DATA SHOWN:
◆ ◆ ◆ ◆ ◆
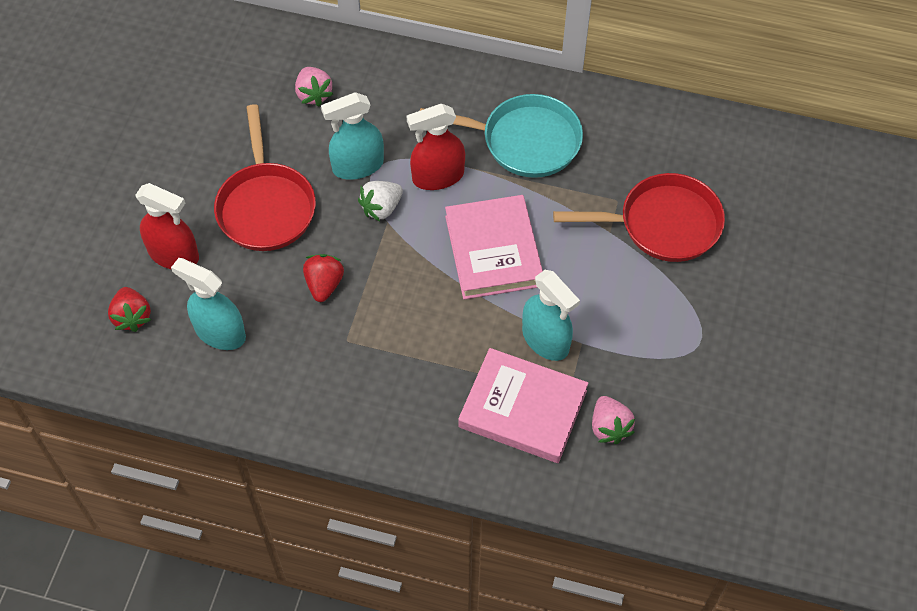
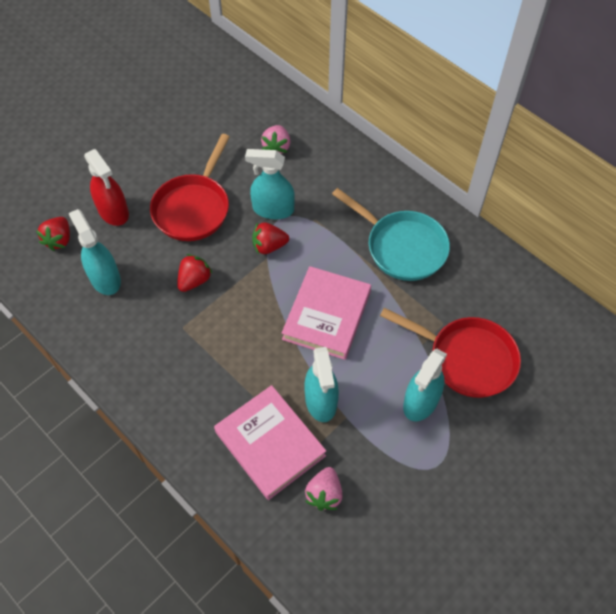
camera: 30 degrees right, 0 degrees up
white strawberry [358,181,403,221] -> red strawberry [252,222,289,254]
red spray bottle [407,104,465,190] -> none
none -> turquoise spray bottle [403,349,447,421]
◆ ◆ ◆ ◆ ◆
WHAT YOU NEED TO DO: From the first line to the last, repeat the material exactly, but drop the pictures.

OUTPUT OF THE TASK:
camera: 30 degrees right, 0 degrees up
white strawberry [358,181,403,221] -> red strawberry [252,222,289,254]
red spray bottle [407,104,465,190] -> none
none -> turquoise spray bottle [403,349,447,421]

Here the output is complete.